§ **The exercise**
Please copy the lines from the one containing "47: 11:37 -> 11:40" through the last line, both ends included, and leave the pictures out.

§ **Material**
● ● ● ●

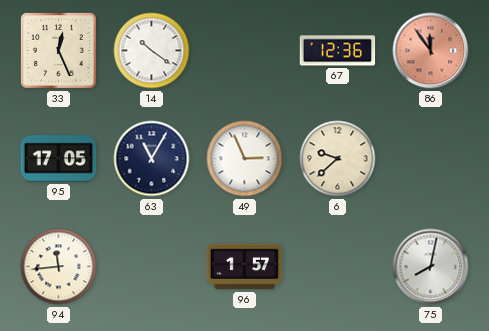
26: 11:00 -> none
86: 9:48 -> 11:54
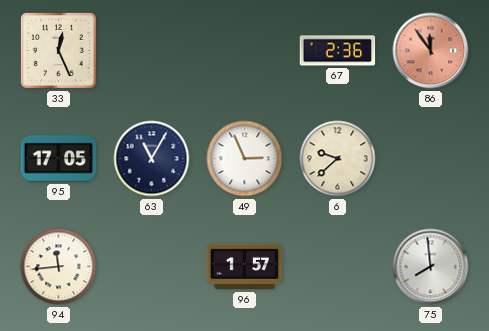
14: 10:21 -> none
67: 12:36 -> 2:36
75: 8:02 -> 7:59
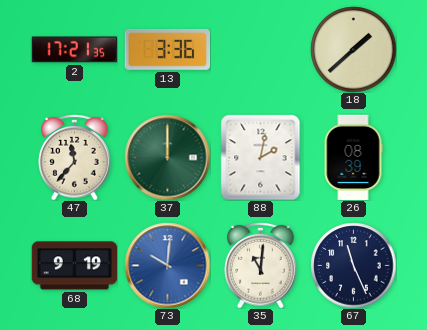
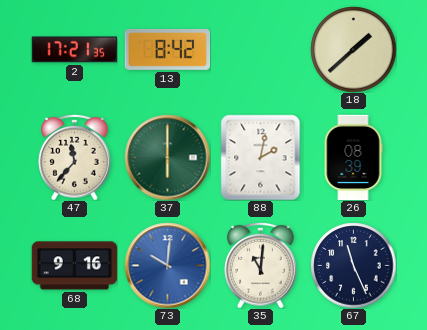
13: 3:36 -> 8:42
37: 12:00 -> 6:00
68: 9:19 -> 9:16
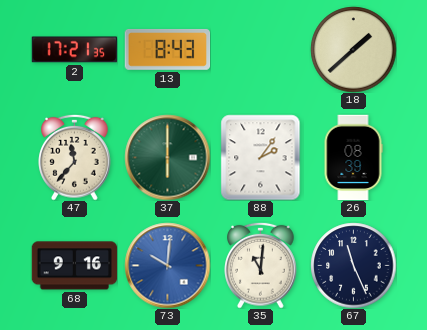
13: 8:42 -> 8:43
88: 2:02 -> 2:06
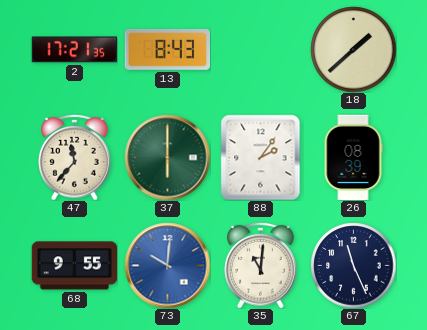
68: 9:16 -> 9:55
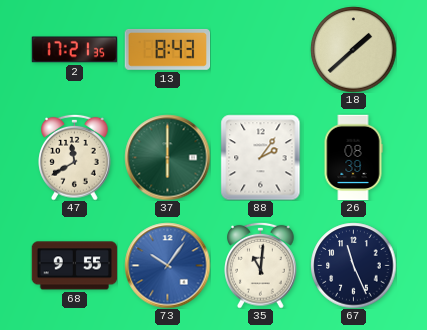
47: 11:37 -> 11:40
73: 10:01 -> 10:06
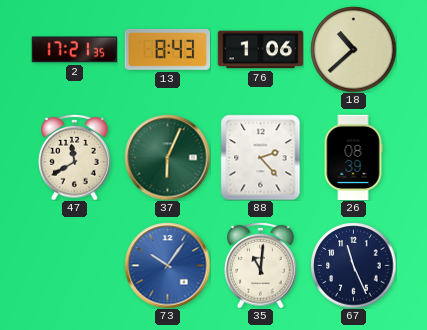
76: none -> 1:06
18: 1:38 -> 10:38
37: 6:00 -> 6:04
88: 2:06 -> 2:23
68: 9:55 -> none
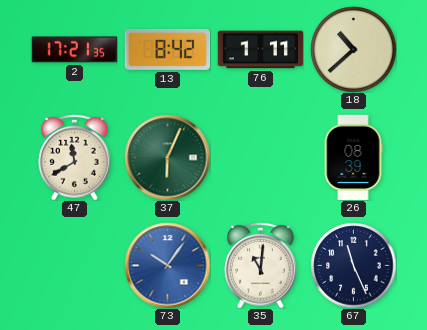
13: 8:43 -> 8:42
76: 1:06 -> 1:11
88: 2:23 -> none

● ● ● ●

§ **Full answer**
47: 11:37 -> 11:40
73: 10:01 -> 10:06
76: none -> 1:06
18: 1:38 -> 10:38
37: 6:00 -> 6:04
88: 2:06 -> 2:23
68: 9:55 -> none
13: 8:43 -> 8:42
76: 1:06 -> 1:11
88: 2:23 -> none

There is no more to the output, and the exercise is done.